● Problem requirements
Exactly as they appear, transcribe the entries and skip any pictures.

Records excerpted from a collection
################

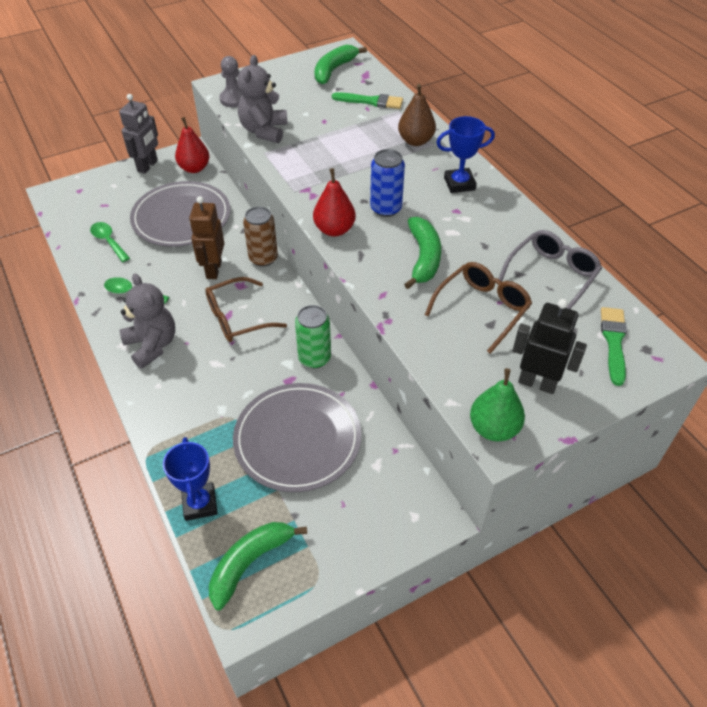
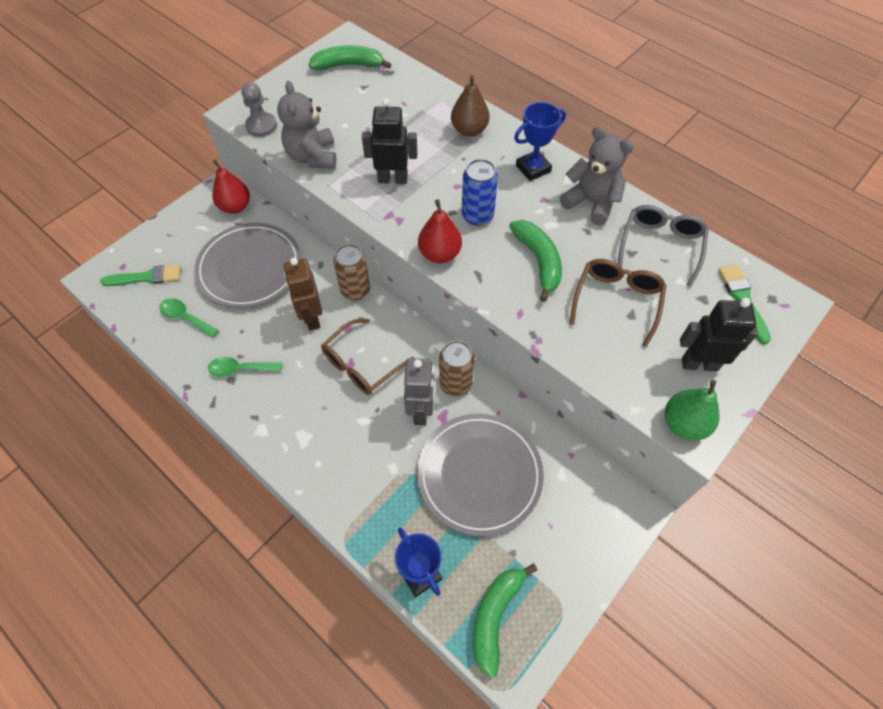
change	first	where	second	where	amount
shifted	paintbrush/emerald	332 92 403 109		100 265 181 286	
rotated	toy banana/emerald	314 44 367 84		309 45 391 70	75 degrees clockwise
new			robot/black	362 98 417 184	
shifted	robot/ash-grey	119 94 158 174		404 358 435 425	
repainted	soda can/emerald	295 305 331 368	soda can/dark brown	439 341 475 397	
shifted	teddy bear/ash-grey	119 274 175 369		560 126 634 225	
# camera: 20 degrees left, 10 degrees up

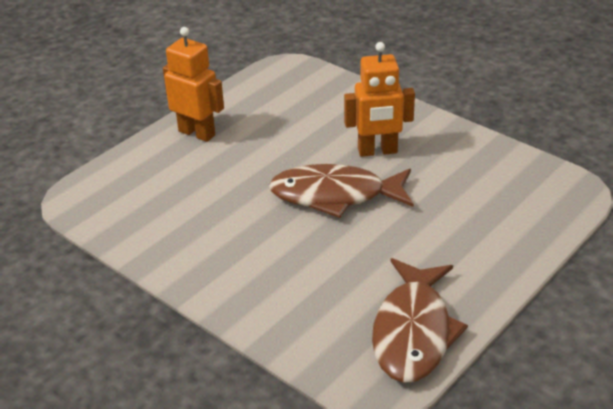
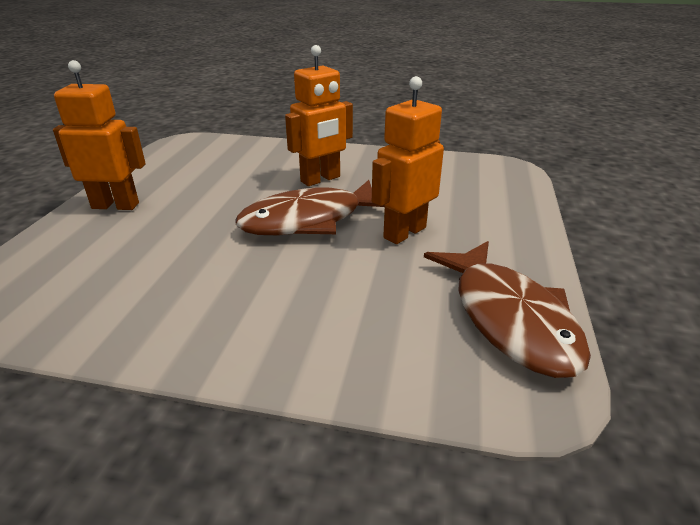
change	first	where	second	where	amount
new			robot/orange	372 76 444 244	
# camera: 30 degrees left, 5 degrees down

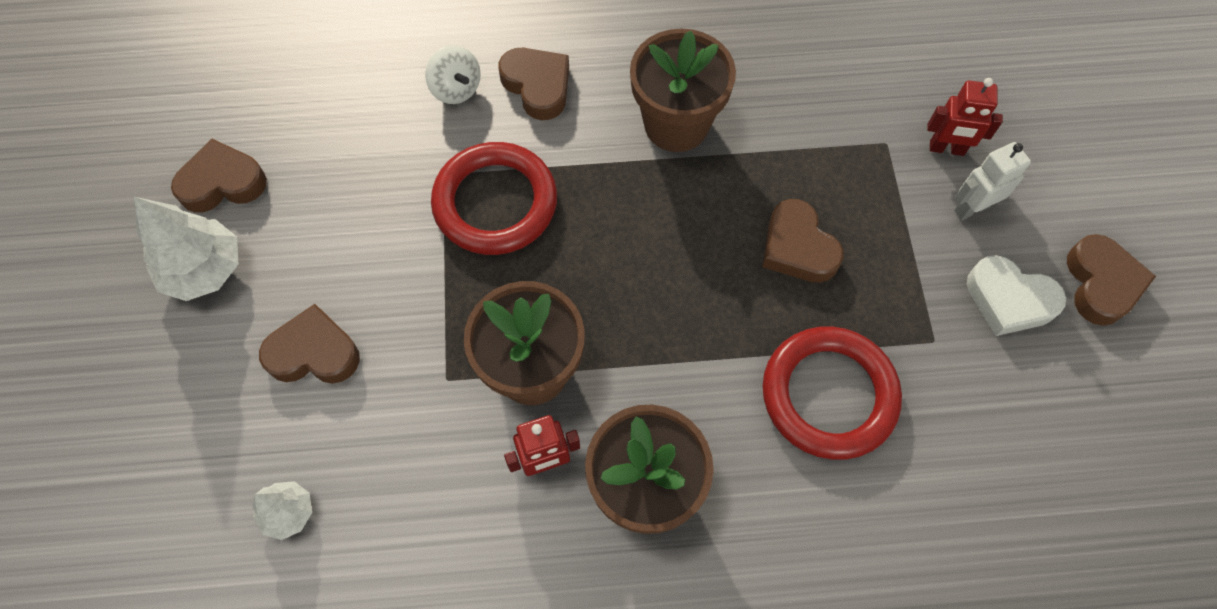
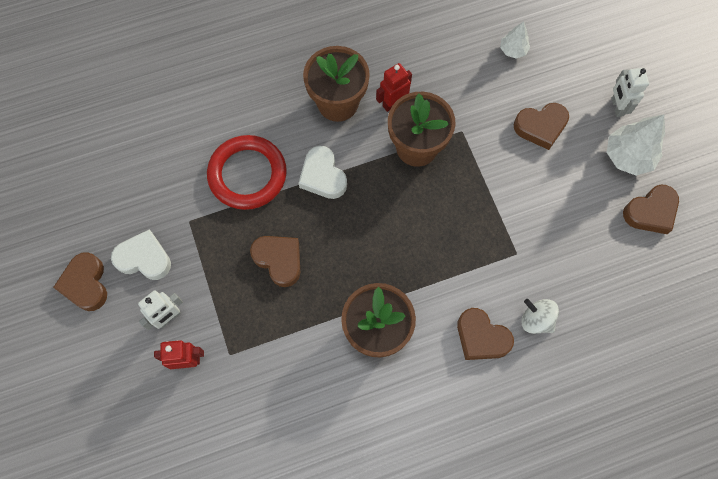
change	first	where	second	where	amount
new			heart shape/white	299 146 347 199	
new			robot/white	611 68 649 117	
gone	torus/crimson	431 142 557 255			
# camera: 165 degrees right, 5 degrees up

################

● Worked solution
change	first	where	second	where	amount
shifted	paintbrush/emerald	332 92 403 109		100 265 181 286	
rotated	toy banana/emerald	314 44 367 84		309 45 391 70	75 degrees clockwise
new			robot/black	362 98 417 184	
shifted	robot/ash-grey	119 94 158 174		404 358 435 425	
repainted	soda can/emerald	295 305 331 368	soda can/dark brown	439 341 475 397	
shifted	teddy bear/ash-grey	119 274 175 369		560 126 634 225	
# camera: 20 degrees left, 10 degrees up

change	first	where	second	where	amount
new			robot/orange	372 76 444 244	
# camera: 30 degrees left, 5 degrees down

change	first	where	second	where	amount
new			heart shape/white	299 146 347 199	
new			robot/white	611 68 649 117	
gone	torus/crimson	431 142 557 255			
# camera: 165 degrees right, 5 degrees up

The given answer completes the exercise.